→ **WHAT YOU WILL DO**: Copy, from the entries below, each line where the word "section" can be found.

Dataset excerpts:
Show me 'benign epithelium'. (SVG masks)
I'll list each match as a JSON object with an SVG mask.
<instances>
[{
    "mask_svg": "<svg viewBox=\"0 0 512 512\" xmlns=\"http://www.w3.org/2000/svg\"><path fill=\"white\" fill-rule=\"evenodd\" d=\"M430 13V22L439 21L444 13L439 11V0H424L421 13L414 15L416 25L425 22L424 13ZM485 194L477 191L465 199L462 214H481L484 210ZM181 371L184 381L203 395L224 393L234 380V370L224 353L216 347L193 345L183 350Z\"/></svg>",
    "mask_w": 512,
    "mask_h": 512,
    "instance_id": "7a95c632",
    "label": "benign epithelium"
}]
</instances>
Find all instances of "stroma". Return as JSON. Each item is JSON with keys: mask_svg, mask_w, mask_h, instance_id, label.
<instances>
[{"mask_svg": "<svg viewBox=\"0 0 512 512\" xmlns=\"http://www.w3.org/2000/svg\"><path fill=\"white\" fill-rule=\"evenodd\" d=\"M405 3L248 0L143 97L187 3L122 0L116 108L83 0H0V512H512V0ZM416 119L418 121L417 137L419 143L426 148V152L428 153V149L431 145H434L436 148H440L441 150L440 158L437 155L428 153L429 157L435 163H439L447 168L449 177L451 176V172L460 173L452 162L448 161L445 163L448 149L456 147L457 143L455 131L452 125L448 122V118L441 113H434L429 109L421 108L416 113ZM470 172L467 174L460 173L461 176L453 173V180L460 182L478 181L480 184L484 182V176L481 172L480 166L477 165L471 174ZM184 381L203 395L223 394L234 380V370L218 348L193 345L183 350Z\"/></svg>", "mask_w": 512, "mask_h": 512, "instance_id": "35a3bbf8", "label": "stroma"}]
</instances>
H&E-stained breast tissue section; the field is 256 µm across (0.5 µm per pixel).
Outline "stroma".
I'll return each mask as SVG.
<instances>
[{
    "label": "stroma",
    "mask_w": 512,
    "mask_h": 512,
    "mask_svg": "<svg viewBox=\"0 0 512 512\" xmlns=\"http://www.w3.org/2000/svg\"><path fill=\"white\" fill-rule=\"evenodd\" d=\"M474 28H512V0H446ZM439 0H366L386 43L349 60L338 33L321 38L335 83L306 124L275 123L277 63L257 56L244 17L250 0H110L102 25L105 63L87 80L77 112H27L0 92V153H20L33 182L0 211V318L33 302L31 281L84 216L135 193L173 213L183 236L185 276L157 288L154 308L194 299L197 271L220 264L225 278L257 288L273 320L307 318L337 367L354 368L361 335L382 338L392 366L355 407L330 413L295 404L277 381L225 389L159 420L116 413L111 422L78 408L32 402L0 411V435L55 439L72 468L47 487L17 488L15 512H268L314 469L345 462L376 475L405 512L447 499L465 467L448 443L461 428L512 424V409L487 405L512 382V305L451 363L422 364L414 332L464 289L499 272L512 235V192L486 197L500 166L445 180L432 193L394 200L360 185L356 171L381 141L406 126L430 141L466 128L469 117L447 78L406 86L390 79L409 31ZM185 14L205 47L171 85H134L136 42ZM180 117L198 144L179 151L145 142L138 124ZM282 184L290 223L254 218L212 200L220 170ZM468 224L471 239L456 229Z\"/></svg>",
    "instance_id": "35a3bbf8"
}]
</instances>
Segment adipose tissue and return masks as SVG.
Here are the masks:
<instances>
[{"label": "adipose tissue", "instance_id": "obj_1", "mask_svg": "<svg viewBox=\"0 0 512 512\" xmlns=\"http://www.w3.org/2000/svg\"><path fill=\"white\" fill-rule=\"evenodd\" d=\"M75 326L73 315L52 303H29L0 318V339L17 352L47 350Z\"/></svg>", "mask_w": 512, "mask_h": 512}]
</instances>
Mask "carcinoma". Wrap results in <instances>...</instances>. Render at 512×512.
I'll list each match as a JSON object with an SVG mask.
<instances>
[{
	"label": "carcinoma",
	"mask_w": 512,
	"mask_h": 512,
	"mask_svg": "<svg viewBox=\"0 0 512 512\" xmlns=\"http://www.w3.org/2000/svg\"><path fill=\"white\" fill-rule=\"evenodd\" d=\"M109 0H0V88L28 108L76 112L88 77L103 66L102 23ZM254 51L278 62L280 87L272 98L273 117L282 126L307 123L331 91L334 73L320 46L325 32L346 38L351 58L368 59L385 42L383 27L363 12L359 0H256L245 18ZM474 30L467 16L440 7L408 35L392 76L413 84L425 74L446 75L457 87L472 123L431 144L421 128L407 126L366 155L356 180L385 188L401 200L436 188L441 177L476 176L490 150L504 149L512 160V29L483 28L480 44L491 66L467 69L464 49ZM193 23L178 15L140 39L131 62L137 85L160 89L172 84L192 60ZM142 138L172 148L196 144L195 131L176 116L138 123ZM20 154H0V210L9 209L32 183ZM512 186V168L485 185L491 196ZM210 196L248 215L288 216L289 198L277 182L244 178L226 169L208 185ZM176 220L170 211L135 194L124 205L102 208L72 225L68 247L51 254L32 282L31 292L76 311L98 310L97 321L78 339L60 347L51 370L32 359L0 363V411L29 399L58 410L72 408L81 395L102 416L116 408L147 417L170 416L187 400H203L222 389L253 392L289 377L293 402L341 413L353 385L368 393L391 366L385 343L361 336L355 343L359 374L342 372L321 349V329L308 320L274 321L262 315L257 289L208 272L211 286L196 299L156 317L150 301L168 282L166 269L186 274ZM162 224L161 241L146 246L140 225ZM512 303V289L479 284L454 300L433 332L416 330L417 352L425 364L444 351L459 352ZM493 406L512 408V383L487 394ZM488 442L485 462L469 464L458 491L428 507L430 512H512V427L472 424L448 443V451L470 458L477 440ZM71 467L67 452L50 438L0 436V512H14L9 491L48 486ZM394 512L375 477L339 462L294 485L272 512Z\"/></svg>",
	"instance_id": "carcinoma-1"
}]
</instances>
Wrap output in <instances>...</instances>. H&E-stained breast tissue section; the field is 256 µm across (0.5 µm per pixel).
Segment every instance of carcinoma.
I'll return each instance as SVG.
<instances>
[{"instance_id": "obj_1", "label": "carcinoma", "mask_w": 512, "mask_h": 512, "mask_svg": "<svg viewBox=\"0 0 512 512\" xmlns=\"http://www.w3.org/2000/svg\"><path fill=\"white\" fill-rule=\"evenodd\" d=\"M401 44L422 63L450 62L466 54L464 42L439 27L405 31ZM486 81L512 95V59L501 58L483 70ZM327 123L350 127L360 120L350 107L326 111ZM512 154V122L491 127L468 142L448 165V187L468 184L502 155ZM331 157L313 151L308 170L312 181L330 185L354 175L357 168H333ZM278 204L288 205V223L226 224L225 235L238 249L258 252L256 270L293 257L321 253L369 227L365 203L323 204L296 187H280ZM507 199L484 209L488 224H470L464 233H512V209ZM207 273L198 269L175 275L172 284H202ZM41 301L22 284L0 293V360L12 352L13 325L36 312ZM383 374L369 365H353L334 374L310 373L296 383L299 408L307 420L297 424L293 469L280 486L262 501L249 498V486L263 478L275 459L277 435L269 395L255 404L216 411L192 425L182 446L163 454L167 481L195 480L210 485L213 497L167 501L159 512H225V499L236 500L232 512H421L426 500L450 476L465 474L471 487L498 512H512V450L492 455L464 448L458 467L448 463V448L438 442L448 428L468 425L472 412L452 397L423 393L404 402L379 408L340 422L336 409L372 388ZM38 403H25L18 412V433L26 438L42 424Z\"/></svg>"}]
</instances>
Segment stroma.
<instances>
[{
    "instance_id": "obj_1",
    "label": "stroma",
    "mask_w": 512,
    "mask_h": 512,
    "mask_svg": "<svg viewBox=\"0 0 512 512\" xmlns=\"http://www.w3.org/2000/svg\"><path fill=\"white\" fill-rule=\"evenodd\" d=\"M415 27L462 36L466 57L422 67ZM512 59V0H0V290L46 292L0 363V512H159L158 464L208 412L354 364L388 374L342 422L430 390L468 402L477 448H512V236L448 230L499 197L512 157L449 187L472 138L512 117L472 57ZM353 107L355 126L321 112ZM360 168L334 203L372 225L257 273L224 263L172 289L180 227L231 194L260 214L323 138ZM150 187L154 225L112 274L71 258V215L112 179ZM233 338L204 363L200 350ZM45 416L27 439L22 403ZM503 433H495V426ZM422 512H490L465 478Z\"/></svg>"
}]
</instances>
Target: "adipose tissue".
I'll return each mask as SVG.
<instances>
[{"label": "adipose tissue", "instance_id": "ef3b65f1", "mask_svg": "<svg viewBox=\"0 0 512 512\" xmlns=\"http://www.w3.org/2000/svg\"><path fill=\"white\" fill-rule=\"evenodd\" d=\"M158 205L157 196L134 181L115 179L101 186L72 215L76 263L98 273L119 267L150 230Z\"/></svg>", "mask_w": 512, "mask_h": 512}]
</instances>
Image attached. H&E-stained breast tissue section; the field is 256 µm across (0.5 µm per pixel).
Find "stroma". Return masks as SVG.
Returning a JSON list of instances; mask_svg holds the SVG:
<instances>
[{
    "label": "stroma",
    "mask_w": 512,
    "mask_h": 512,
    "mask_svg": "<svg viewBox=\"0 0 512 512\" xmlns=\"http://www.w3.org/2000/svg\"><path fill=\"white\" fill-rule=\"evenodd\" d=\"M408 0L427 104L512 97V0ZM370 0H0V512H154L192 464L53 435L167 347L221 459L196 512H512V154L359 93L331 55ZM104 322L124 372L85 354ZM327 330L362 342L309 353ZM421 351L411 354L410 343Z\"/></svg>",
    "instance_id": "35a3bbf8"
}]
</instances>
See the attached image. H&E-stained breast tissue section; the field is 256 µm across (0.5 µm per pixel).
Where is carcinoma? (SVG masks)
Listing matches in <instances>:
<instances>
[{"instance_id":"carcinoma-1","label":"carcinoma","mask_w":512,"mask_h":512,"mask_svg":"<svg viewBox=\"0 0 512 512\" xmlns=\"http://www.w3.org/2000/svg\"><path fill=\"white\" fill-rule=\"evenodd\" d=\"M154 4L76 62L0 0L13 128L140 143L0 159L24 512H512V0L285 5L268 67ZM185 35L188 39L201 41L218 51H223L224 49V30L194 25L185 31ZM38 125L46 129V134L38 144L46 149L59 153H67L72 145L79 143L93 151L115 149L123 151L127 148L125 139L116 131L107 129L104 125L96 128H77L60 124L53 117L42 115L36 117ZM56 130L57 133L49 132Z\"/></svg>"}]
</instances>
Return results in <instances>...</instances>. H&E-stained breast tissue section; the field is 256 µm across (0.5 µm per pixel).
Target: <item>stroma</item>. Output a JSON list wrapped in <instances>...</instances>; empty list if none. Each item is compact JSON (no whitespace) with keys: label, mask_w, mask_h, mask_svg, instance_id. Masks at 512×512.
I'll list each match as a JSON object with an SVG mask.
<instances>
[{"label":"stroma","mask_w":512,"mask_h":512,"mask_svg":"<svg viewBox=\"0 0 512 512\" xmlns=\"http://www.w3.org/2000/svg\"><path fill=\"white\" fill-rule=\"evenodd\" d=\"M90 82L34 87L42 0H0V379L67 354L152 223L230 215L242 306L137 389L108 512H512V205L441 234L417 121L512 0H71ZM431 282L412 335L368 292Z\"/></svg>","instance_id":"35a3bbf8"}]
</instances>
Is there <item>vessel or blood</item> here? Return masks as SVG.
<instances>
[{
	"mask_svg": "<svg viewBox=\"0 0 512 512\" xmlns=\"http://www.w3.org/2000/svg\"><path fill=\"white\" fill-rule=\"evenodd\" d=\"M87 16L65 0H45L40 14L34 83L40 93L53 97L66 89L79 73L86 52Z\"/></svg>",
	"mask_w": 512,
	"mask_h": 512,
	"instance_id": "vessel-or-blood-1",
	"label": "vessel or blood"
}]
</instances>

→ **EXERCISE OUTPUT**:
H&E-stained breast tissue section; the field is 256 µm across (0.5 µm per pixel).
Wrap output in <instances>...</instances>. H&E-stained breast tissue section; the field is 256 µm across (0.5 µm per pixel).
Image attached. H&E-stained breast tissue section; the field is 256 µm across (0.5 µm per pixel).
See the attached image. H&E-stained breast tissue section; the field is 256 µm across (0.5 µm per pixel).
Return results in <instances>...</instances>. H&E-stained breast tissue section; the field is 256 µm across (0.5 µm per pixel).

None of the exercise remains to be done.